━━ EXERCISE MATERIALS

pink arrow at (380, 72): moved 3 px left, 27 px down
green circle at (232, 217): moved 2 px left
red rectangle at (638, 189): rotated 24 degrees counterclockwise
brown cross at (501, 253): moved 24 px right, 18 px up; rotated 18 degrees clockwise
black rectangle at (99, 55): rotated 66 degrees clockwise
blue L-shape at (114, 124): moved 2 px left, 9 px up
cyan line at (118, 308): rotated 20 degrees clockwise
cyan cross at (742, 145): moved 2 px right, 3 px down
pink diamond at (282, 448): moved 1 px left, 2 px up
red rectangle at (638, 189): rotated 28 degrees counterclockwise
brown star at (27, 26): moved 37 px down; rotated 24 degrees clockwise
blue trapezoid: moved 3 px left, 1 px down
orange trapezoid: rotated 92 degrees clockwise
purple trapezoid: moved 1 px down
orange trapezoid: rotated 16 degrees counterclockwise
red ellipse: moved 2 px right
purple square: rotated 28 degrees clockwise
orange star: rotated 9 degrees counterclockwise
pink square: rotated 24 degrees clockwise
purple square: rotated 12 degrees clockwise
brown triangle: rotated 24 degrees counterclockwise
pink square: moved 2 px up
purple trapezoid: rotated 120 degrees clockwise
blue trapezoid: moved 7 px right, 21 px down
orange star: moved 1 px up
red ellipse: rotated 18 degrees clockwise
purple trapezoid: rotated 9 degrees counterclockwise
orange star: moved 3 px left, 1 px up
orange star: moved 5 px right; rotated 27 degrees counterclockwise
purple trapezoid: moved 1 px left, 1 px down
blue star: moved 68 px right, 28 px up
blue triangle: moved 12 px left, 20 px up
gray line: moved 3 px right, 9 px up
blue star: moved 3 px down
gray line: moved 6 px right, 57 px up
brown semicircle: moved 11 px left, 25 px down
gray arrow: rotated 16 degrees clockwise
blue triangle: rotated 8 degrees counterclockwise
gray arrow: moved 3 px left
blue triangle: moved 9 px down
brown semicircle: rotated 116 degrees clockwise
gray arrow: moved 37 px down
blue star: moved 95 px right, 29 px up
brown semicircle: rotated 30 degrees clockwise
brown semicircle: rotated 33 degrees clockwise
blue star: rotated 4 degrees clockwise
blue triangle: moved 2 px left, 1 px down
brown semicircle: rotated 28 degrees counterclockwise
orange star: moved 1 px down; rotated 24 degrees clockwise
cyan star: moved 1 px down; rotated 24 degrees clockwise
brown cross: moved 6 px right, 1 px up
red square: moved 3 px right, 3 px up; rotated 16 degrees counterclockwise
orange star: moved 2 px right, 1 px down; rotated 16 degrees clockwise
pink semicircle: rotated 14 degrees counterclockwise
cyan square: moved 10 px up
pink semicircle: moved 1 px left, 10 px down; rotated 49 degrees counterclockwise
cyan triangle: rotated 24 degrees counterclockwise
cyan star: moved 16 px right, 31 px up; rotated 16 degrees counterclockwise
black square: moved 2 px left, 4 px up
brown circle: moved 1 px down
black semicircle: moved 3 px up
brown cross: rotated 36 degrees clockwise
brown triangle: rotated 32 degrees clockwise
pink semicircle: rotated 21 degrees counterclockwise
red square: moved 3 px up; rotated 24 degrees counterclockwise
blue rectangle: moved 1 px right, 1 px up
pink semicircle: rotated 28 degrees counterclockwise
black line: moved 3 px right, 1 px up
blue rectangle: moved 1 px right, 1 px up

━━━━

# [DIRECTION]
Can you reproduce all of the data above with every "semicircle" swapped for "half-disk" and nothing else altered?

# [WORKED SOLUTION]
pink arrow at (380, 72): moved 3 px left, 27 px down
green circle at (232, 217): moved 2 px left
red rectangle at (638, 189): rotated 24 degrees counterclockwise
brown cross at (501, 253): moved 24 px right, 18 px up; rotated 18 degrees clockwise
black rectangle at (99, 55): rotated 66 degrees clockwise
blue L-shape at (114, 124): moved 2 px left, 9 px up
cyan line at (118, 308): rotated 20 degrees clockwise
cyan cross at (742, 145): moved 2 px right, 3 px down
pink diamond at (282, 448): moved 1 px left, 2 px up
red rectangle at (638, 189): rotated 28 degrees counterclockwise
brown star at (27, 26): moved 37 px down; rotated 24 degrees clockwise
blue trapezoid: moved 3 px left, 1 px down
orange trapezoid: rotated 92 degrees clockwise
purple trapezoid: moved 1 px down
orange trapezoid: rotated 16 degrees counterclockwise
red ellipse: moved 2 px right
purple square: rotated 28 degrees clockwise
orange star: rotated 9 degrees counterclockwise
pink square: rotated 24 degrees clockwise
purple square: rotated 12 degrees clockwise
brown triangle: rotated 24 degrees counterclockwise
pink square: moved 2 px up
purple trapezoid: rotated 120 degrees clockwise
blue trapezoid: moved 7 px right, 21 px down
orange star: moved 1 px up
red ellipse: rotated 18 degrees clockwise
purple trapezoid: rotated 9 degrees counterclockwise
orange star: moved 3 px left, 1 px up
orange star: moved 5 px right; rotated 27 degrees counterclockwise
purple trapezoid: moved 1 px left, 1 px down
blue star: moved 68 px right, 28 px up
blue triangle: moved 12 px left, 20 px up
gray line: moved 3 px right, 9 px up
blue star: moved 3 px down
gray line: moved 6 px right, 57 px up
brown half-disk: moved 11 px left, 25 px down
gray arrow: rotated 16 degrees clockwise
blue triangle: rotated 8 degrees counterclockwise
gray arrow: moved 3 px left
blue triangle: moved 9 px down
brown half-disk: rotated 116 degrees clockwise
gray arrow: moved 37 px down
blue star: moved 95 px right, 29 px up
brown half-disk: rotated 30 degrees clockwise
brown half-disk: rotated 33 degrees clockwise
blue star: rotated 4 degrees clockwise
blue triangle: moved 2 px left, 1 px down
brown half-disk: rotated 28 degrees counterclockwise
orange star: moved 1 px down; rotated 24 degrees clockwise
cyan star: moved 1 px down; rotated 24 degrees clockwise
brown cross: moved 6 px right, 1 px up
red square: moved 3 px right, 3 px up; rotated 16 degrees counterclockwise
orange star: moved 2 px right, 1 px down; rotated 16 degrees clockwise
pink half-disk: rotated 14 degrees counterclockwise
cyan square: moved 10 px up
pink half-disk: moved 1 px left, 10 px down; rotated 49 degrees counterclockwise
cyan triangle: rotated 24 degrees counterclockwise
cyan star: moved 16 px right, 31 px up; rotated 16 degrees counterclockwise
black square: moved 2 px left, 4 px up
brown circle: moved 1 px down
black half-disk: moved 3 px up
brown cross: rotated 36 degrees clockwise
brown triangle: rotated 32 degrees clockwise
pink half-disk: rotated 21 degrees counterclockwise
red square: moved 3 px up; rotated 24 degrees counterclockwise
blue rectangle: moved 1 px right, 1 px up
pink half-disk: rotated 28 degrees counterclockwise
black line: moved 3 px right, 1 px up
blue rectangle: moved 1 px right, 1 px up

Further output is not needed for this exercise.